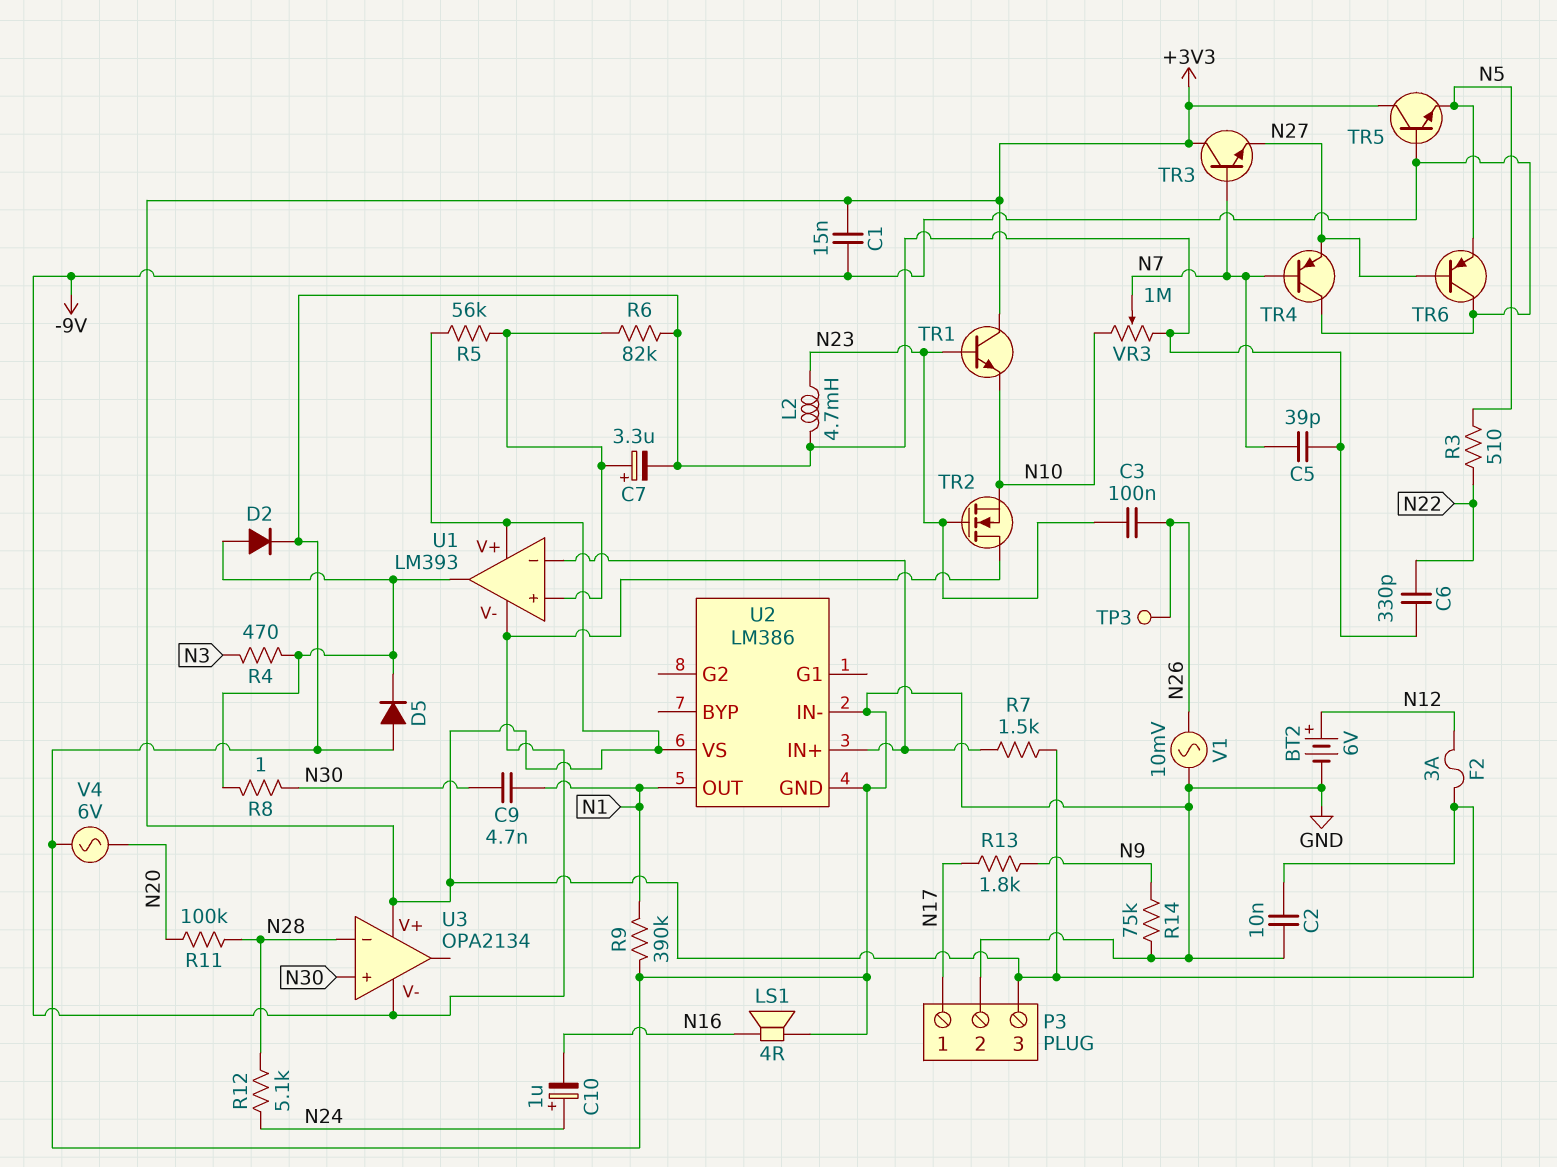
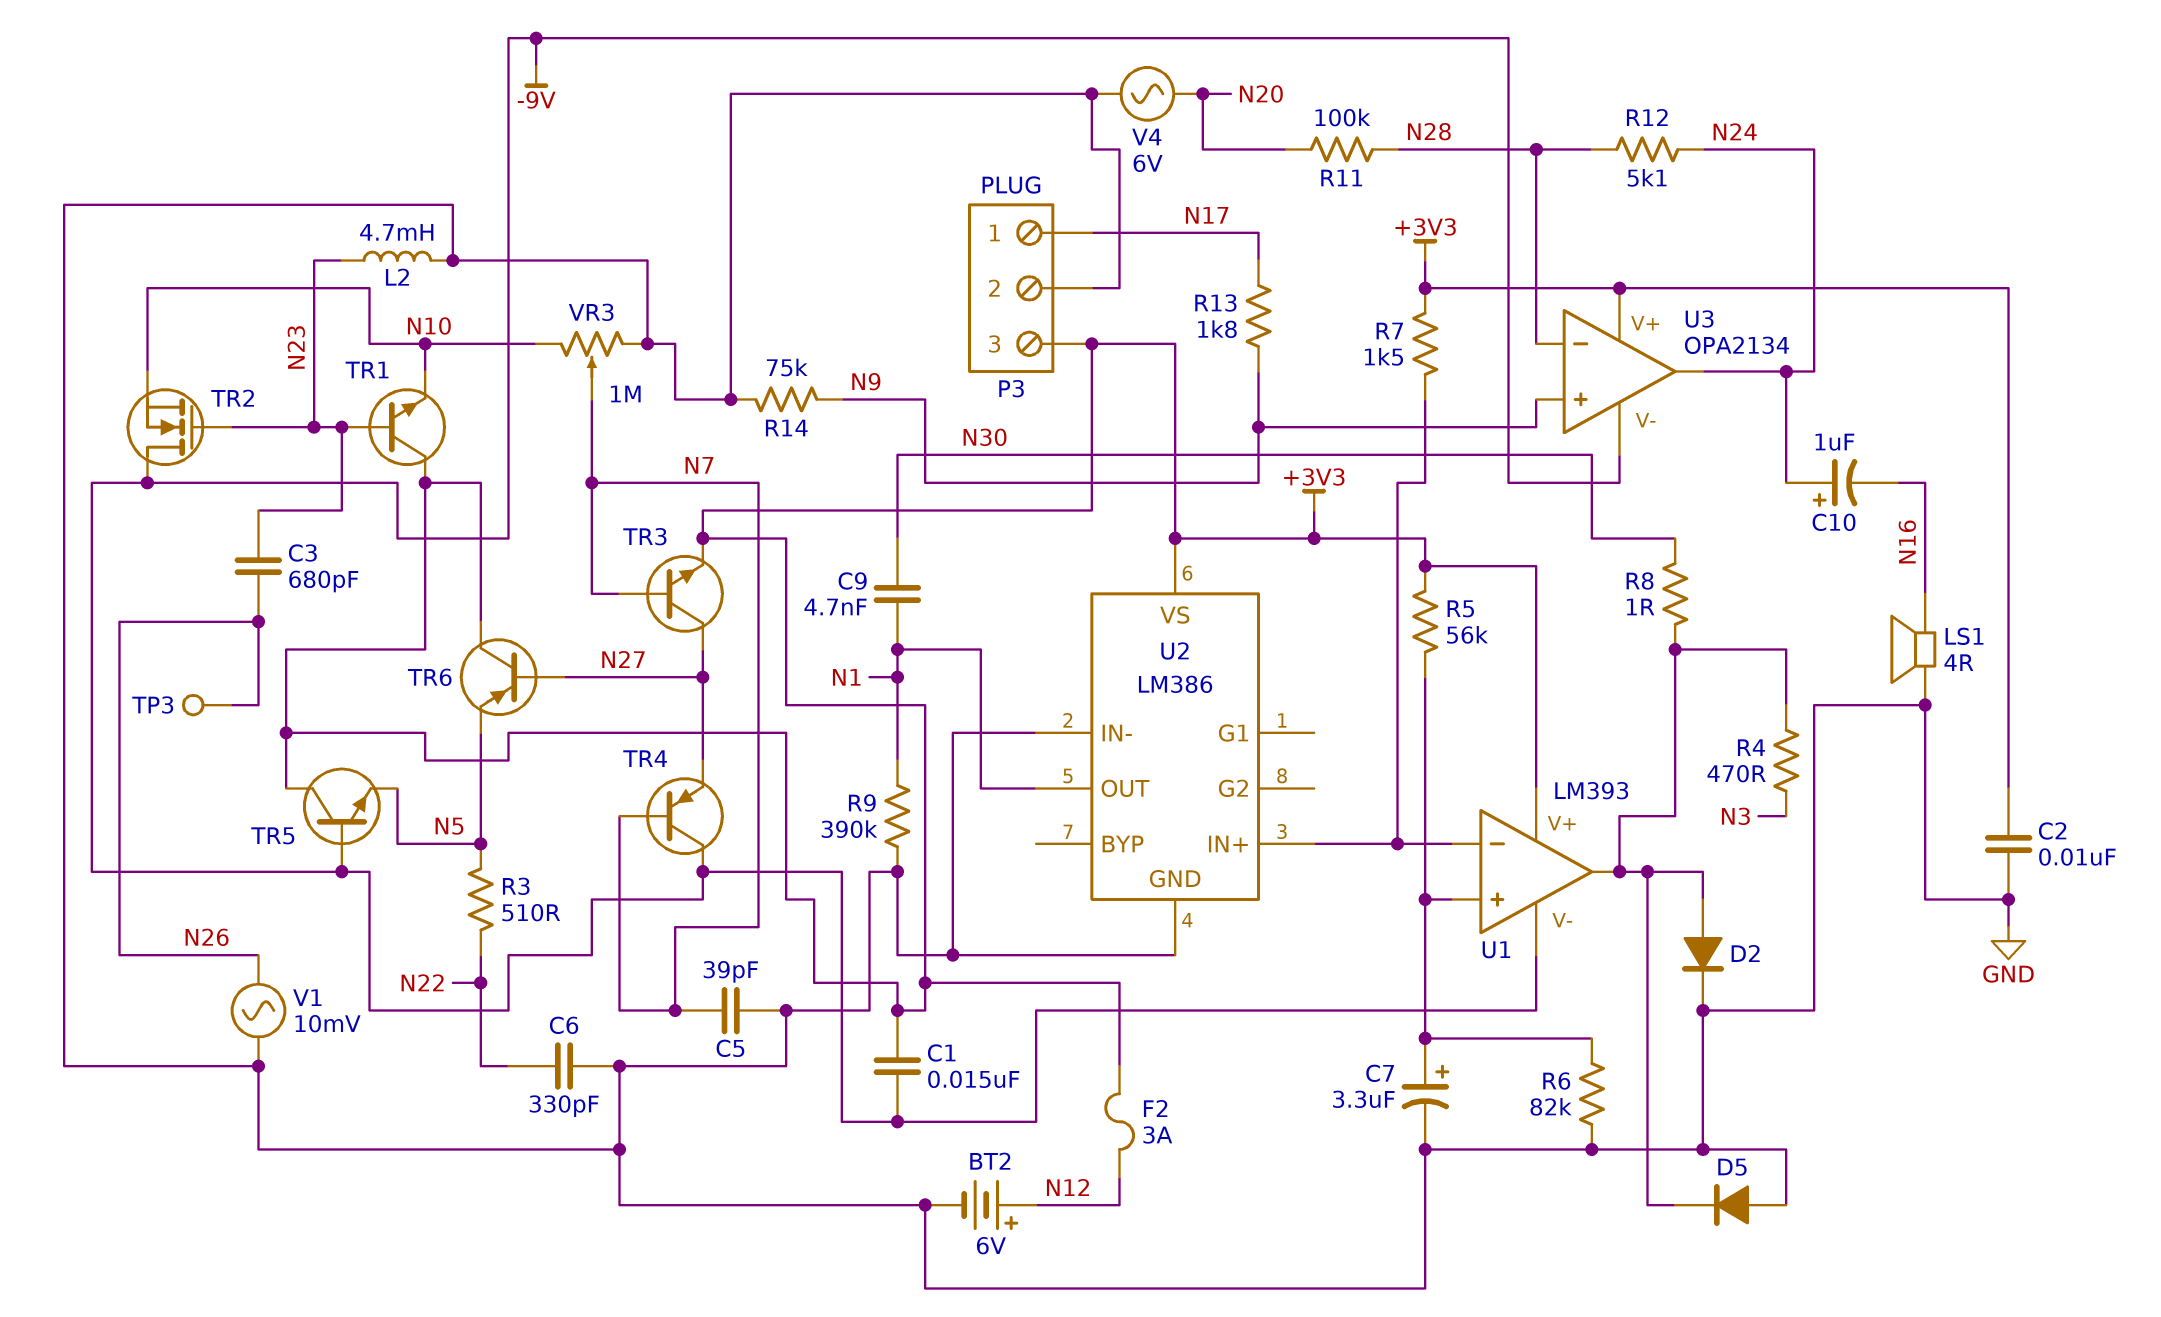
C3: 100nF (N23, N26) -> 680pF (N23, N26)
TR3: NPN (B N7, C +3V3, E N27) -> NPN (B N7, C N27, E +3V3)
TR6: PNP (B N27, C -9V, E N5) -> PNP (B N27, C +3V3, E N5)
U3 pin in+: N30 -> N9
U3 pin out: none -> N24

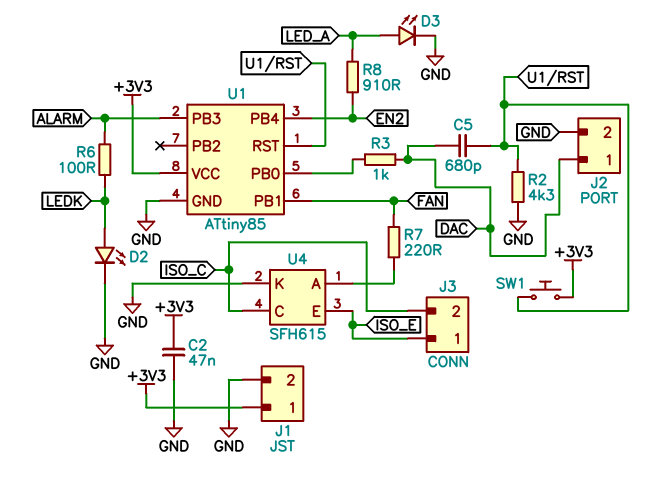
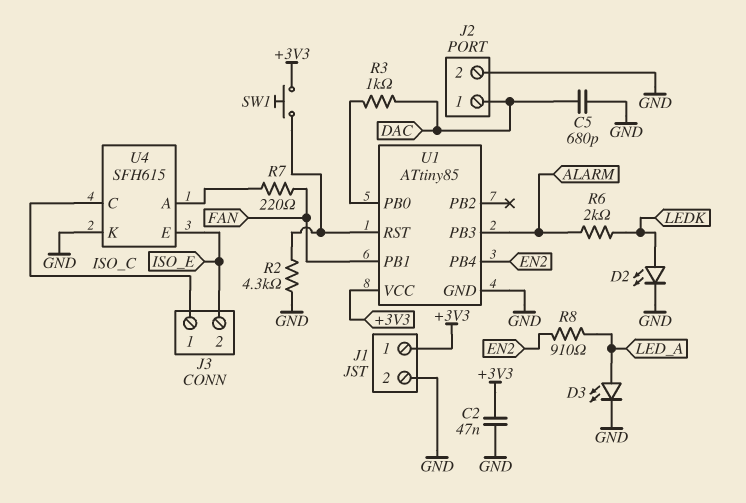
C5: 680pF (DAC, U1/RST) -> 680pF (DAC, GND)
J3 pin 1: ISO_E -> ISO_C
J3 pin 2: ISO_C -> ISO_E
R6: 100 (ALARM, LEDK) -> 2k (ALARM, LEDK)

▶ Activity: Repeat, with no pictures, every line from the top of the entries above through the line that has "J3 pin 2: ISO_C -> ISO_E", keeping each one exact.

▶ Output for this exercise:
C3: 100nF (N23, N26) -> 680pF (N23, N26)
TR3: NPN (B N7, C +3V3, E N27) -> NPN (B N7, C N27, E +3V3)
TR6: PNP (B N27, C -9V, E N5) -> PNP (B N27, C +3V3, E N5)
U3 pin in+: N30 -> N9
U3 pin out: none -> N24

C5: 680pF (DAC, U1/RST) -> 680pF (DAC, GND)
J3 pin 1: ISO_E -> ISO_C
J3 pin 2: ISO_C -> ISO_E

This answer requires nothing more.